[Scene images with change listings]
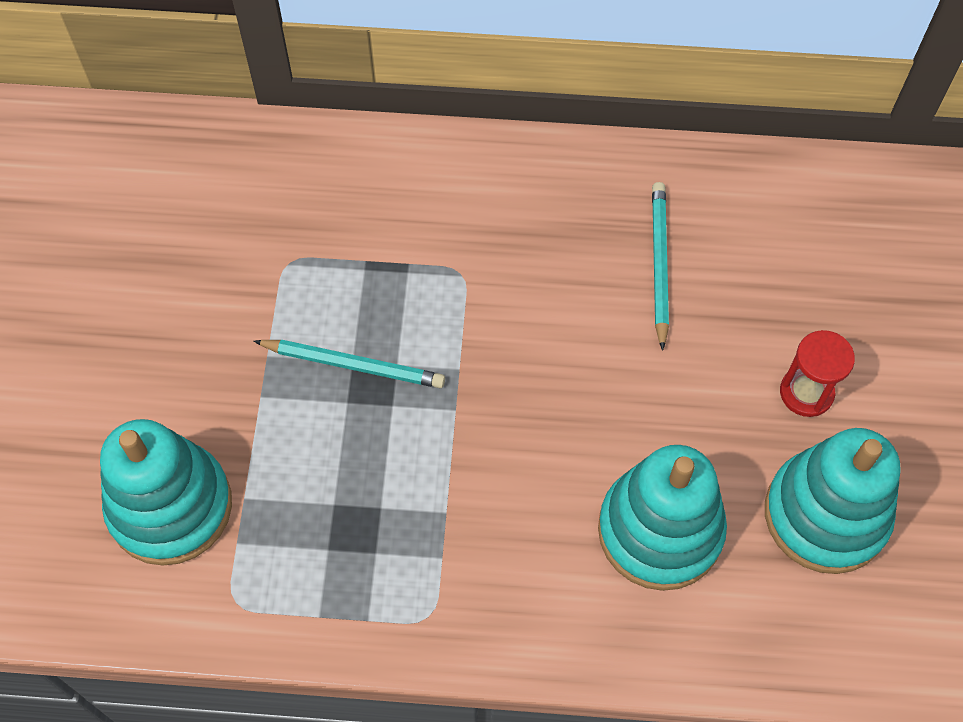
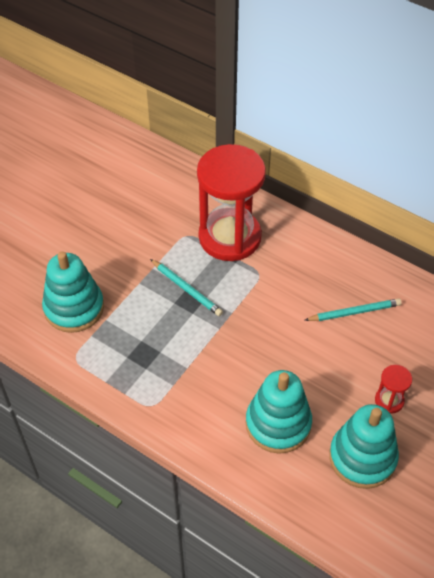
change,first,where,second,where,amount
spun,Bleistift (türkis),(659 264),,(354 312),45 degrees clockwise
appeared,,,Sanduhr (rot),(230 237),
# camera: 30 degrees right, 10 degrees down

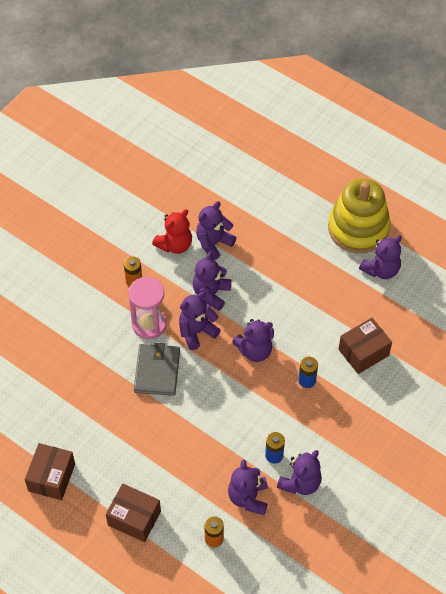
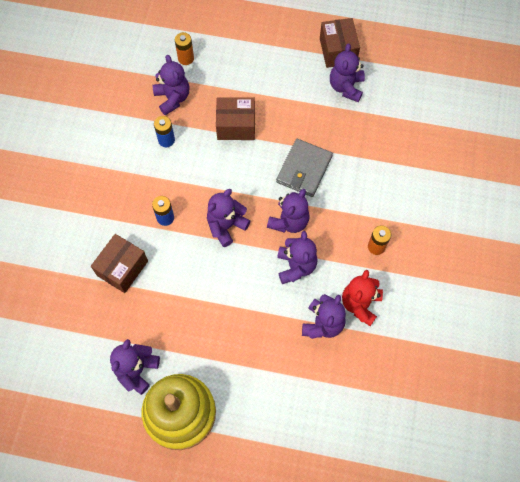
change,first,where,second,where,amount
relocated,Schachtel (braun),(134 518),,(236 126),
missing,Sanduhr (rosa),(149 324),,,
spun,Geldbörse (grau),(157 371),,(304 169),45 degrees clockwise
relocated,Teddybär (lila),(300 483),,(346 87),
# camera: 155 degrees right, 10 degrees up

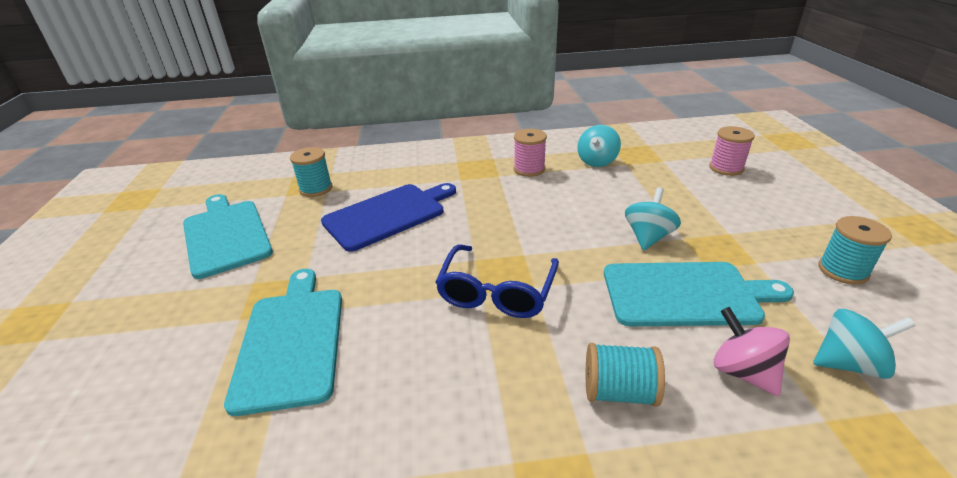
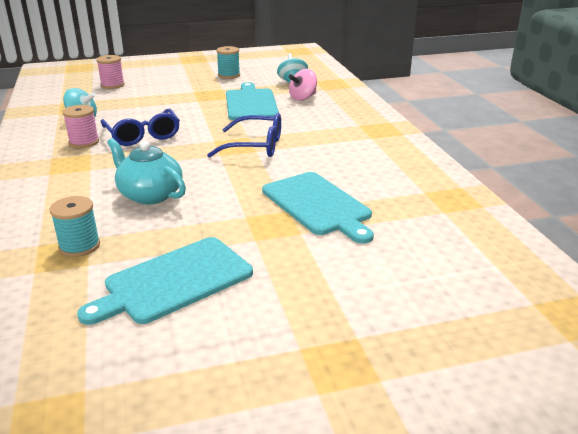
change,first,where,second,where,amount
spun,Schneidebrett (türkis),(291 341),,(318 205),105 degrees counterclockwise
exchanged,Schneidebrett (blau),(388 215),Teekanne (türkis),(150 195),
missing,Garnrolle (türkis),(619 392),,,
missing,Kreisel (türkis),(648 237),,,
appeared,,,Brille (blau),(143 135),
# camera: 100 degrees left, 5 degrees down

WHAT YOU ARE ASKED TO DO = Go through the entries and filter for lines holding the word "relocated"; copy each match.

EXERCISE RESULT =
relocated,Schachtel (braun),(134 518),,(236 126),
relocated,Teddybär (lila),(300 483),,(346 87),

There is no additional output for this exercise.